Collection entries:

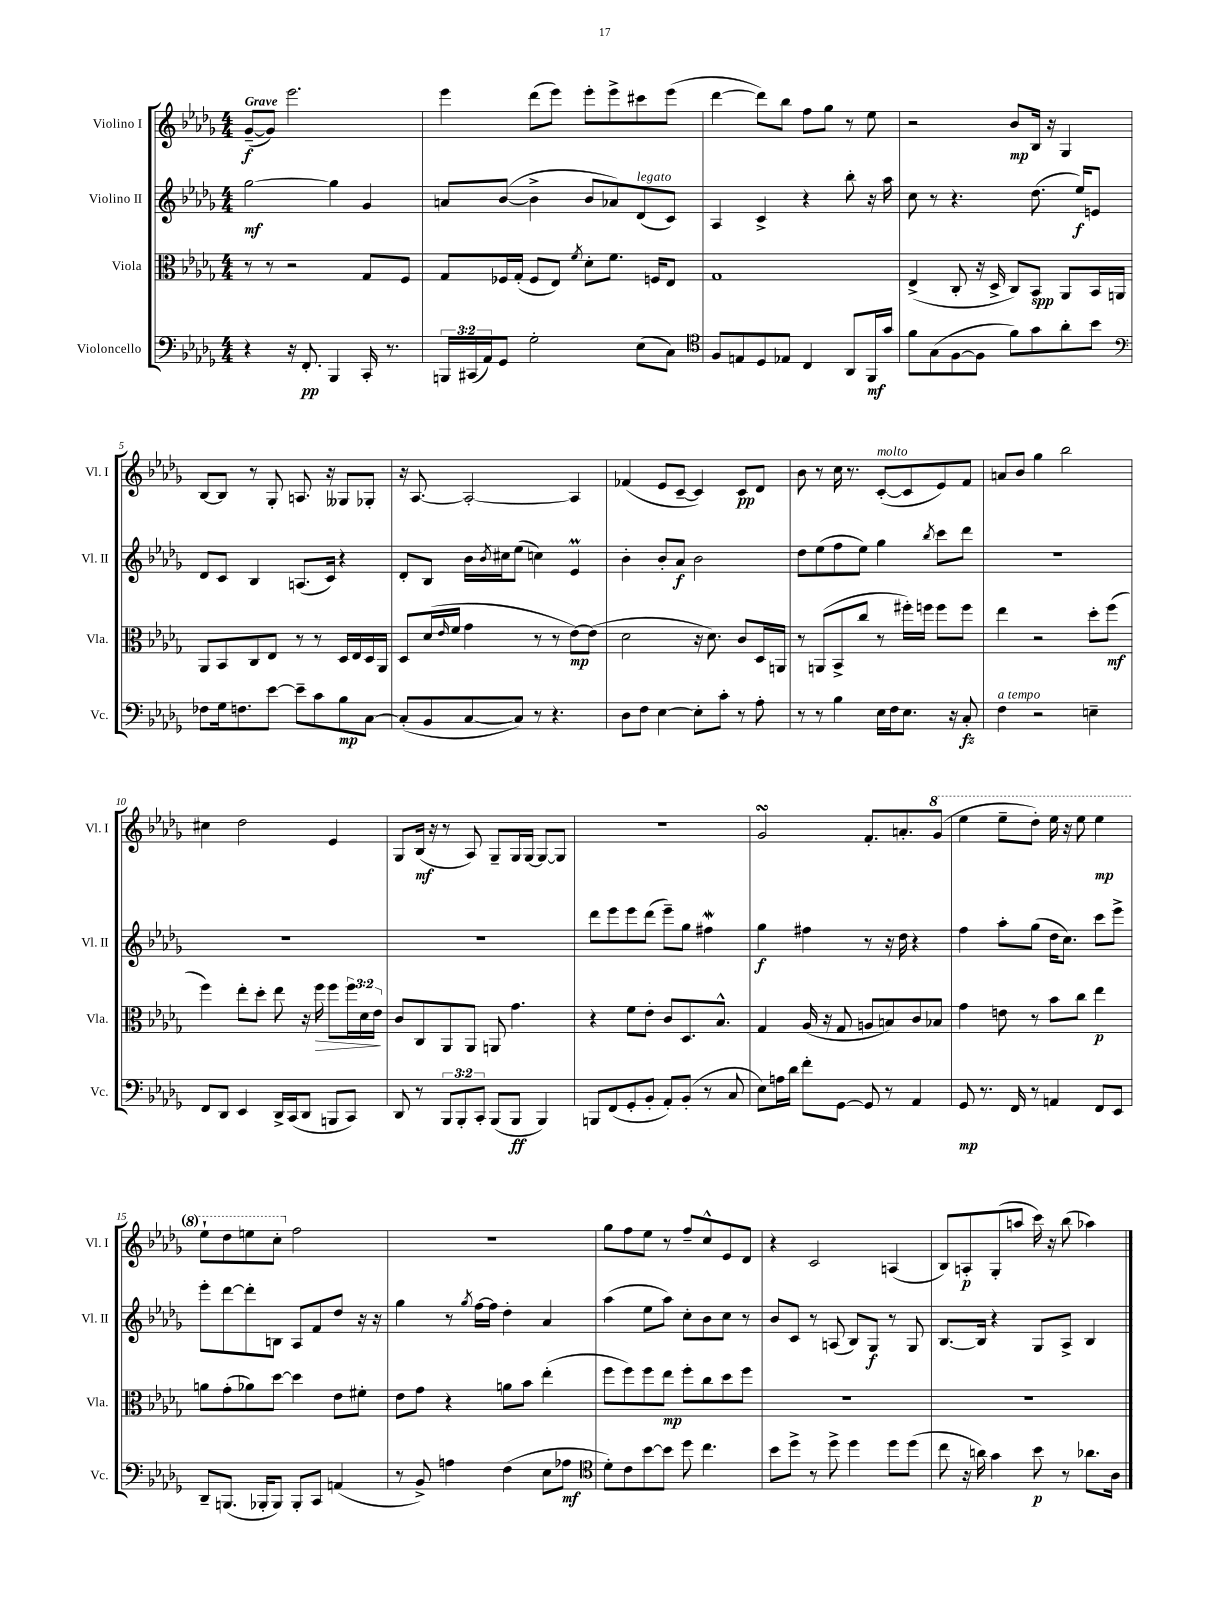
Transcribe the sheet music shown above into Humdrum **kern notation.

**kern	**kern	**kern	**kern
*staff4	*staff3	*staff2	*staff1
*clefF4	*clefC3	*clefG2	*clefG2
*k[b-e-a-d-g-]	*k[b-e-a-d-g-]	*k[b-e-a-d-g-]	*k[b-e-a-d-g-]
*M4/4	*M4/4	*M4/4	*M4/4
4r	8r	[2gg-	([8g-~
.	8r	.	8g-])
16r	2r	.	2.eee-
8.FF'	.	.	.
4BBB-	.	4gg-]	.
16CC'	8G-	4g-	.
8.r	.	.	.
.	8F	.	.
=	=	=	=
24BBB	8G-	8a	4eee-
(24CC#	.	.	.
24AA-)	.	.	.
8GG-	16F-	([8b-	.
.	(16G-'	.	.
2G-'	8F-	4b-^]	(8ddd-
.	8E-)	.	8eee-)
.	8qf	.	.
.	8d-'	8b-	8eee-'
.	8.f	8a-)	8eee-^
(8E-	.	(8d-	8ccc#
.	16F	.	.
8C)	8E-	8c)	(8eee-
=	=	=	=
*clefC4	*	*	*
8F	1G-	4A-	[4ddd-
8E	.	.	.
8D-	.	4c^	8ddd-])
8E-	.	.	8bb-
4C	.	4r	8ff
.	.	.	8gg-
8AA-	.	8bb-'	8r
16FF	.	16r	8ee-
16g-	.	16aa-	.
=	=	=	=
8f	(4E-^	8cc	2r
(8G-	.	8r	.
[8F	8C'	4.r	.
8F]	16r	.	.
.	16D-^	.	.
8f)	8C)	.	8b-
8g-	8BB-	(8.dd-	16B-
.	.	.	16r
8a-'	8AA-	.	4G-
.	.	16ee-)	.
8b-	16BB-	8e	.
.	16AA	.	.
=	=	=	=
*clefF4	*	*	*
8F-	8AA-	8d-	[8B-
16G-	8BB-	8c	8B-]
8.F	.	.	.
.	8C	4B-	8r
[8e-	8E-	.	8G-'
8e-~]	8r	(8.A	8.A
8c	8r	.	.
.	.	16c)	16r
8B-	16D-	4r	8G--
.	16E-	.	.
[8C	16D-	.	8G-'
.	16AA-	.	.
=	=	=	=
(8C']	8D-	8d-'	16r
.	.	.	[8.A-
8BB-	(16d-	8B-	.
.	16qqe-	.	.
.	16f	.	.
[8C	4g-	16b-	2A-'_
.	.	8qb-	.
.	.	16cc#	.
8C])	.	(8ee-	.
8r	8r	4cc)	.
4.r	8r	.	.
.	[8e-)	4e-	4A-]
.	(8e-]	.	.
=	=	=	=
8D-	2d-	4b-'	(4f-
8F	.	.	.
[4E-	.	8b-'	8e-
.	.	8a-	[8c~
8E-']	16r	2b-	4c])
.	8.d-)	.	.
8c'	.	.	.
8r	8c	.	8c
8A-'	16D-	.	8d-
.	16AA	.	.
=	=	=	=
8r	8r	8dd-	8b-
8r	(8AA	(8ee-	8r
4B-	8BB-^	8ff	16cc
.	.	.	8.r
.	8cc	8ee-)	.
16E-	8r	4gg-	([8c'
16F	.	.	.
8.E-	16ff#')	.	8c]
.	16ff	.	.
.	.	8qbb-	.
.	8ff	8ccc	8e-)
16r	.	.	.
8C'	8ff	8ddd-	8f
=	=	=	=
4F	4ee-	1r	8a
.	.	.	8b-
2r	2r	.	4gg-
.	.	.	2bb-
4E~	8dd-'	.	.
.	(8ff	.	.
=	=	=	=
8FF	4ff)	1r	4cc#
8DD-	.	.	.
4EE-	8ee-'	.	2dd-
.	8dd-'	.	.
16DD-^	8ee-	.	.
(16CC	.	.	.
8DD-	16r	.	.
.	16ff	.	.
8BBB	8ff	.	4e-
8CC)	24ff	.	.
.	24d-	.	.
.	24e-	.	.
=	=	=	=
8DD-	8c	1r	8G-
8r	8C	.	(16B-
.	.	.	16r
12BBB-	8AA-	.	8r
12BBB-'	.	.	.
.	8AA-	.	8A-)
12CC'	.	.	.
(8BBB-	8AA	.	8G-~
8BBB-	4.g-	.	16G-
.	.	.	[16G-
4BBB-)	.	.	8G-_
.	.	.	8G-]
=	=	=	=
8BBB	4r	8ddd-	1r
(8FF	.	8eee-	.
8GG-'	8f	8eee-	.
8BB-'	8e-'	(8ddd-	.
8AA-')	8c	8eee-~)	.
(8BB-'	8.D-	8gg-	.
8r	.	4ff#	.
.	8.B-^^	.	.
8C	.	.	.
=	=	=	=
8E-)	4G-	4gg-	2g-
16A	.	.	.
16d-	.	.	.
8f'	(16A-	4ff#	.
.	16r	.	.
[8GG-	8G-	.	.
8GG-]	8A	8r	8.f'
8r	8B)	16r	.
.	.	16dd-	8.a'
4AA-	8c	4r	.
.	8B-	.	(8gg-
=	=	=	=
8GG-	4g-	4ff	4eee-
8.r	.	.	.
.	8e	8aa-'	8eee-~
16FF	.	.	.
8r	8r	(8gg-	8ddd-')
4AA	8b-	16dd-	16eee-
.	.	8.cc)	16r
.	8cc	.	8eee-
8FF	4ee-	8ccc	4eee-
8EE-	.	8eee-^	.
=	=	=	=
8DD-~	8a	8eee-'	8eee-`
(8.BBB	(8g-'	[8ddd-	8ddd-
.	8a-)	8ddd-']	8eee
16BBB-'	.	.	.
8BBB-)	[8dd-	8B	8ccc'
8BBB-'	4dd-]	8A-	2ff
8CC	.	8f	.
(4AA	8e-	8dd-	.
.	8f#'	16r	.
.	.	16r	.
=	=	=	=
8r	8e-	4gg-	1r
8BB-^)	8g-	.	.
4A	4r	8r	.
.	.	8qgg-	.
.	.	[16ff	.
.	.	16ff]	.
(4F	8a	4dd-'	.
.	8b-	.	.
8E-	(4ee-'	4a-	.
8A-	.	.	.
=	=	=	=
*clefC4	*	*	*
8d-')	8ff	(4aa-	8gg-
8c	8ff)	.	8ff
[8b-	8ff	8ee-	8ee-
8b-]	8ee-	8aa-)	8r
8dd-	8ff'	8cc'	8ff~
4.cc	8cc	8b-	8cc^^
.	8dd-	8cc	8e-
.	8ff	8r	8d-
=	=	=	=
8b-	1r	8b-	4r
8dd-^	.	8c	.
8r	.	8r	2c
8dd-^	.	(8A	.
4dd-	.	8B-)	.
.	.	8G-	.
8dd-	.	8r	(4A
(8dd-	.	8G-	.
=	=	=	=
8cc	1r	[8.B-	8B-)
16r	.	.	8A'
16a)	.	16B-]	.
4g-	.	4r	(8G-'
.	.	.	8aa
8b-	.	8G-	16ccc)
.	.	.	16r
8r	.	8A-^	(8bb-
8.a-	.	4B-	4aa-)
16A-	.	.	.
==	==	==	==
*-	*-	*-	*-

...

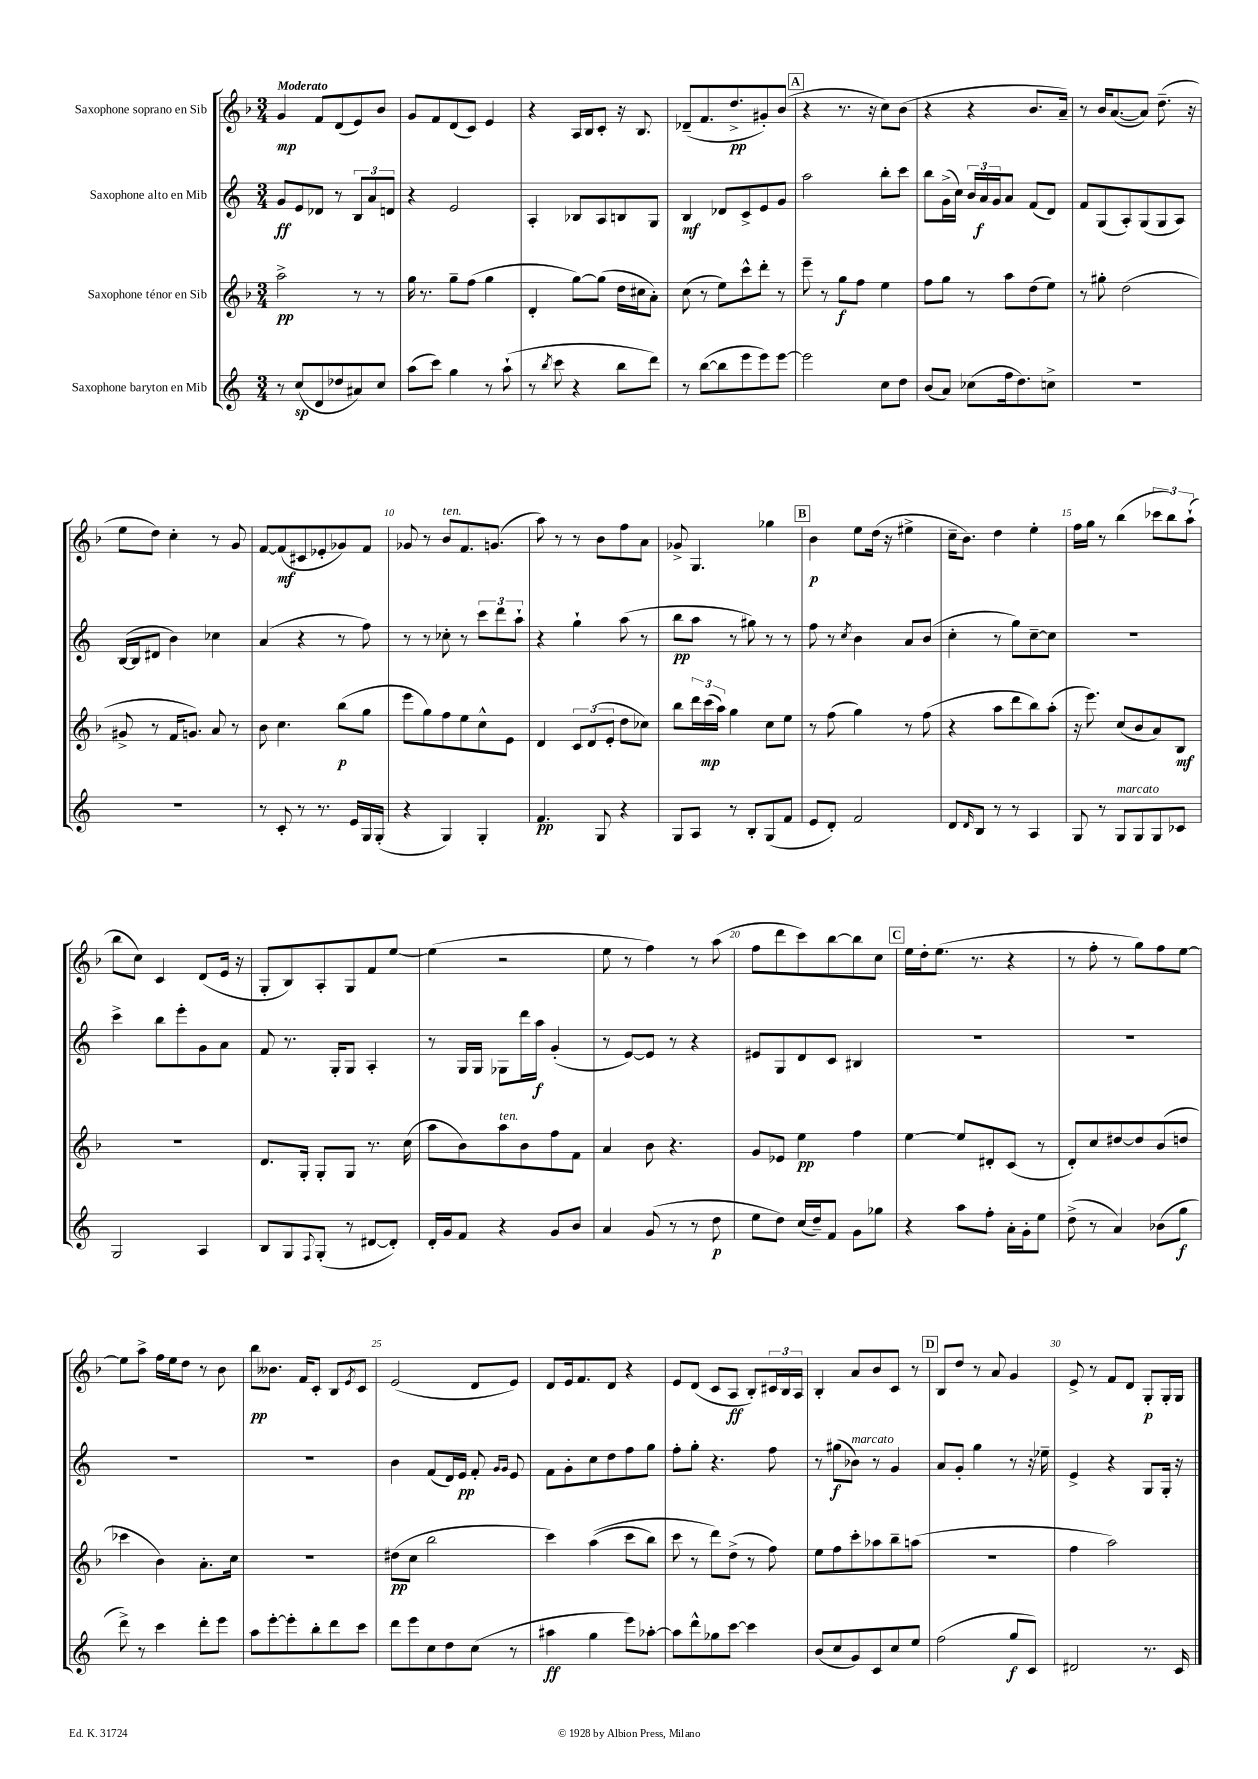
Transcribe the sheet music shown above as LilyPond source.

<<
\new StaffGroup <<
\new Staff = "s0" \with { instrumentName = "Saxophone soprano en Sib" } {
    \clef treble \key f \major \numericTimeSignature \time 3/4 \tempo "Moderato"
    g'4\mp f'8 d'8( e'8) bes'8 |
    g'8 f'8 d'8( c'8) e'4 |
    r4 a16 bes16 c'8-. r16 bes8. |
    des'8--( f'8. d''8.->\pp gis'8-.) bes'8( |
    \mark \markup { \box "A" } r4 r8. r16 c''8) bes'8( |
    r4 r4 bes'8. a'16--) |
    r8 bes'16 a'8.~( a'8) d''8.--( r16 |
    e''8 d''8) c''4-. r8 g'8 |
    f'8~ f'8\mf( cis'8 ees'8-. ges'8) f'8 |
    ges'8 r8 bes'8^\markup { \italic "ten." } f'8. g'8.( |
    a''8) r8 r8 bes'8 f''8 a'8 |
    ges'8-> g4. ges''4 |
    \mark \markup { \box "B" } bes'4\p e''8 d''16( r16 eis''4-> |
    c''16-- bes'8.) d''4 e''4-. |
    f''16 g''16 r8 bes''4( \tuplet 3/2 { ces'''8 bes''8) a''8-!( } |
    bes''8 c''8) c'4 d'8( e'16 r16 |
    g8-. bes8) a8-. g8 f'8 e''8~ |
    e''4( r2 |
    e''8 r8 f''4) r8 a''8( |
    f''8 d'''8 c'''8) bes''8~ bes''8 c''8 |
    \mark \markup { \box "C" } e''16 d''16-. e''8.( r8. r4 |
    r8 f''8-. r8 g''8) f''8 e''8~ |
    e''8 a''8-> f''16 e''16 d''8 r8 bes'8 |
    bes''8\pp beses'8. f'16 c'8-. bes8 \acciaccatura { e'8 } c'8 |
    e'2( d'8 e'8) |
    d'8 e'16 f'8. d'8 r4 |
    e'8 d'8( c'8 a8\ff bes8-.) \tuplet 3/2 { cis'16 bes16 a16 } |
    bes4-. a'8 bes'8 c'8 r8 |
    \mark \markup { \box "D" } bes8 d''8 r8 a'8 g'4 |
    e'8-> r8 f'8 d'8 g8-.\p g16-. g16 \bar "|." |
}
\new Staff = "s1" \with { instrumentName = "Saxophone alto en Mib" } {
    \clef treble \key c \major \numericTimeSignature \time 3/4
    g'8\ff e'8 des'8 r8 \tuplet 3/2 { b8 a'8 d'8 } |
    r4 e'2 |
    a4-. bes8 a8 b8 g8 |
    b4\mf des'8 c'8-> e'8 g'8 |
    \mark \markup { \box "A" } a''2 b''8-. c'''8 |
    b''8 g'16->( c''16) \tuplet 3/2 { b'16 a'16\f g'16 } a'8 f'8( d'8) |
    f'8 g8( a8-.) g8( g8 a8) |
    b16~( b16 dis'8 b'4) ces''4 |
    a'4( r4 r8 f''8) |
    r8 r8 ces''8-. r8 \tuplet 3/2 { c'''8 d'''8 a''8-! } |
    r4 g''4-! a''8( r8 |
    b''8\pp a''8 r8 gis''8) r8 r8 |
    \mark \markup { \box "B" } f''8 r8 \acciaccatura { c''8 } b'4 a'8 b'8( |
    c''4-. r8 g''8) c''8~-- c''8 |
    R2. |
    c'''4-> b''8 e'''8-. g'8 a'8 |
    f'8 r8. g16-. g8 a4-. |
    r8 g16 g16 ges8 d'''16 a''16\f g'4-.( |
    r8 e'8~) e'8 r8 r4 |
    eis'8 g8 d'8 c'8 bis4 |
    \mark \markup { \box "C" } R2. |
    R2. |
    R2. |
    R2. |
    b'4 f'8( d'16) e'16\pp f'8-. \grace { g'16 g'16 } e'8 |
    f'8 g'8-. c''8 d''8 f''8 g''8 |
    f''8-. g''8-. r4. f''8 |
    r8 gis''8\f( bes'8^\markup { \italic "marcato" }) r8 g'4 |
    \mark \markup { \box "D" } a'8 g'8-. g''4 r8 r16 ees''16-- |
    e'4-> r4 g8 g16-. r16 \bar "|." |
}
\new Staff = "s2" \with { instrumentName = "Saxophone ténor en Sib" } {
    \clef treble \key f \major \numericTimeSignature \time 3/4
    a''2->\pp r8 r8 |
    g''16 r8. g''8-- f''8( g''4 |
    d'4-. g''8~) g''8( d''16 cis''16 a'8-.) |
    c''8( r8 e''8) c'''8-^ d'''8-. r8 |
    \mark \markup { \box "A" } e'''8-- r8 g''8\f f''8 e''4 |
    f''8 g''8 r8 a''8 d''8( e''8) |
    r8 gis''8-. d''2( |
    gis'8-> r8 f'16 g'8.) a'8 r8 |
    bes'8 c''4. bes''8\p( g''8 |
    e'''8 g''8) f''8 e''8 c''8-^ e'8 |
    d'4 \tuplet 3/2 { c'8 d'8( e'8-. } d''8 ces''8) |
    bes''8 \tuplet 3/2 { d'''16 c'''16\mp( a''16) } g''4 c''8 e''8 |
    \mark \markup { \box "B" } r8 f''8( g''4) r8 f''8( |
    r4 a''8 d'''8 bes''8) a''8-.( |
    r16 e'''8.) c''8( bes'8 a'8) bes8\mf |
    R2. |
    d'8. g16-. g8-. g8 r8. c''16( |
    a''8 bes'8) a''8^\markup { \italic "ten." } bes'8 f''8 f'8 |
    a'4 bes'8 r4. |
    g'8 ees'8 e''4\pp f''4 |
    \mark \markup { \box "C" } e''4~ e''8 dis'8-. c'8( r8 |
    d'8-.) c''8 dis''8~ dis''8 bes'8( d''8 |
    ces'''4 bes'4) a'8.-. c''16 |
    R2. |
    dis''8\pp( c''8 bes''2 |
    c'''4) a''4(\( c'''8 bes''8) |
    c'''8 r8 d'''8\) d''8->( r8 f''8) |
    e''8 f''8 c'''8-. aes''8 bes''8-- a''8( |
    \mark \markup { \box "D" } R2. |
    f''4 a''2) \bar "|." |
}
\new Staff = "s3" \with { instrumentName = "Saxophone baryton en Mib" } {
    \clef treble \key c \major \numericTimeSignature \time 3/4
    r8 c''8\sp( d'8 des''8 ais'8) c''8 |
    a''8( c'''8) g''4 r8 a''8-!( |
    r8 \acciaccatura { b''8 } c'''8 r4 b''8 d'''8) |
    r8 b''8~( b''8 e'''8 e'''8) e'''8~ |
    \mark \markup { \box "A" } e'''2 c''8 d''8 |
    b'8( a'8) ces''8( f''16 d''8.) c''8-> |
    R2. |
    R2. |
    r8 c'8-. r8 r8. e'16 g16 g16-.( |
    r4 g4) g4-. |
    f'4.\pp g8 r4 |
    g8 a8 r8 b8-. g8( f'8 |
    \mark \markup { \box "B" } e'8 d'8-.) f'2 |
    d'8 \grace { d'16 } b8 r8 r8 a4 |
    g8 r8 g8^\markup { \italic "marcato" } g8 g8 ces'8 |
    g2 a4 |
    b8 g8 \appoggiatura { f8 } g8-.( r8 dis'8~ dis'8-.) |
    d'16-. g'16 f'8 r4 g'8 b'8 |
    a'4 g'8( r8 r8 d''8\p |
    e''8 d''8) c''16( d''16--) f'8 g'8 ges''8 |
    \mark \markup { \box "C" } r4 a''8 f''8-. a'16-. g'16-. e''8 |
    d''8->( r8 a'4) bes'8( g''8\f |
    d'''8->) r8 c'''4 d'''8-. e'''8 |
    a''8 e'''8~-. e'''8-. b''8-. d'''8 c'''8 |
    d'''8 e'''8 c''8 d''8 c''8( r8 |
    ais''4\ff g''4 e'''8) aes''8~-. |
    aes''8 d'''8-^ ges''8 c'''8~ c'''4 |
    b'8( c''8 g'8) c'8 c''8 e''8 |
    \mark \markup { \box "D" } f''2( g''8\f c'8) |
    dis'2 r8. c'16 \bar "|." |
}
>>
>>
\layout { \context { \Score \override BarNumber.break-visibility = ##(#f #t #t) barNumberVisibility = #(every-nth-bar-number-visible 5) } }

* PROBLEM STATEMENT *
Copy every line of the material above that contains the string "acciaccatura".

* RESULT OF THIS EXERCISE *
    bes''8\pp beses'8. f'16 c'8-. bes8 \acciaccatura { e'8 } c'8 |
    \mark \markup { \box "B" } f''8 r8 \acciaccatura { c''8 } b'4 a'8 b'8( |
    r8 \acciaccatura { b''8 } c'''8 r4 b''8 d'''8) |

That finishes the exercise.